**TASK TO CARRY OUT**
Reproduce every line of text in the material below without any change, and leave the pictures out.

**RECORDS PROVIDED**
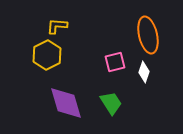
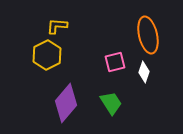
purple diamond: rotated 57 degrees clockwise
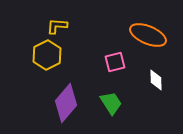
orange ellipse: rotated 54 degrees counterclockwise
white diamond: moved 12 px right, 8 px down; rotated 20 degrees counterclockwise
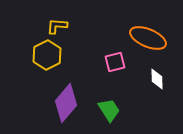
orange ellipse: moved 3 px down
white diamond: moved 1 px right, 1 px up
green trapezoid: moved 2 px left, 7 px down
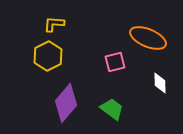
yellow L-shape: moved 3 px left, 2 px up
yellow hexagon: moved 1 px right, 1 px down
white diamond: moved 3 px right, 4 px down
green trapezoid: moved 3 px right, 1 px up; rotated 20 degrees counterclockwise
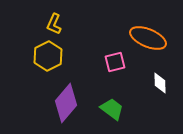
yellow L-shape: rotated 70 degrees counterclockwise
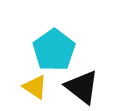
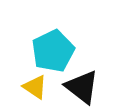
cyan pentagon: moved 1 px left, 1 px down; rotated 9 degrees clockwise
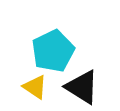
black triangle: rotated 6 degrees counterclockwise
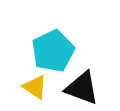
black triangle: moved 1 px down; rotated 12 degrees counterclockwise
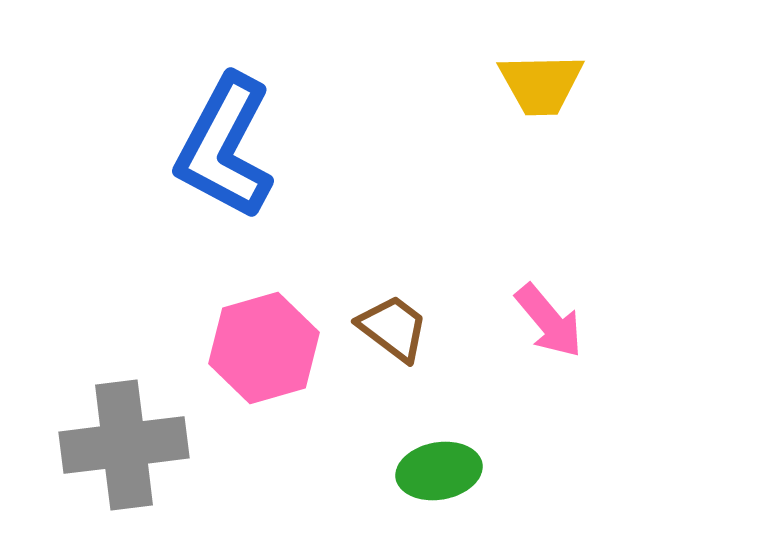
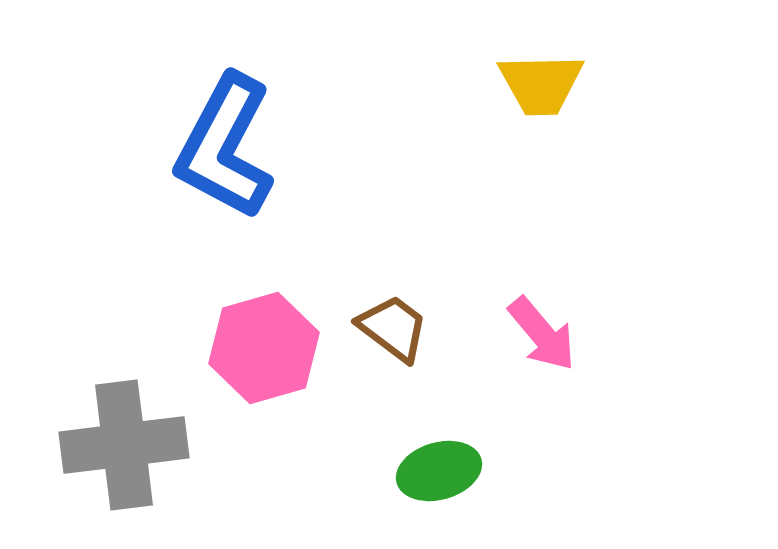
pink arrow: moved 7 px left, 13 px down
green ellipse: rotated 6 degrees counterclockwise
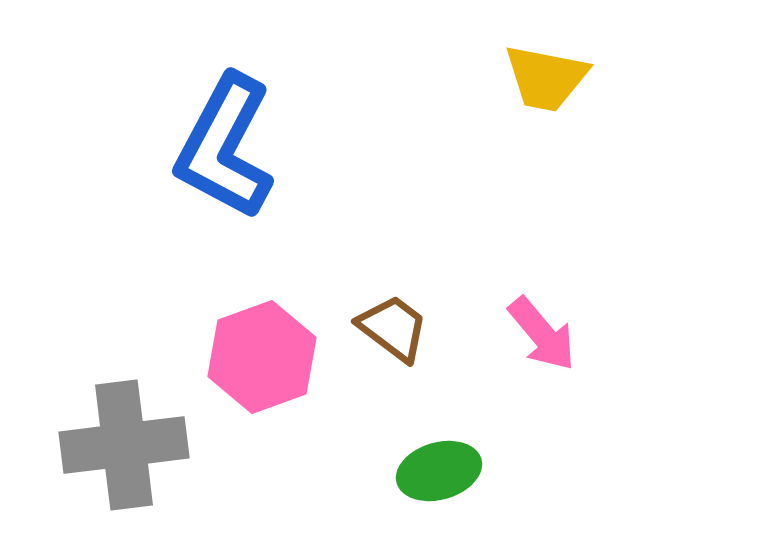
yellow trapezoid: moved 5 px right, 6 px up; rotated 12 degrees clockwise
pink hexagon: moved 2 px left, 9 px down; rotated 4 degrees counterclockwise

**ANSWER TO THE EXERCISE**
purple diamond: rotated 57 degrees clockwise
orange ellipse: rotated 54 degrees counterclockwise
white diamond: moved 12 px right, 8 px down; rotated 20 degrees counterclockwise
orange ellipse: moved 3 px down
white diamond: moved 1 px right, 1 px up
green trapezoid: moved 2 px left, 7 px down
yellow L-shape: moved 3 px left, 2 px up
yellow hexagon: moved 1 px right, 1 px down
white diamond: moved 3 px right, 4 px down
green trapezoid: moved 3 px right, 1 px up; rotated 20 degrees counterclockwise
yellow L-shape: rotated 70 degrees counterclockwise
cyan pentagon: moved 1 px left, 1 px down; rotated 9 degrees clockwise
black triangle: rotated 6 degrees counterclockwise
black triangle: moved 1 px down; rotated 12 degrees counterclockwise
pink arrow: moved 7 px left, 13 px down
green ellipse: rotated 6 degrees counterclockwise
yellow trapezoid: moved 5 px right, 6 px up; rotated 12 degrees clockwise
pink hexagon: moved 2 px left, 9 px down; rotated 4 degrees counterclockwise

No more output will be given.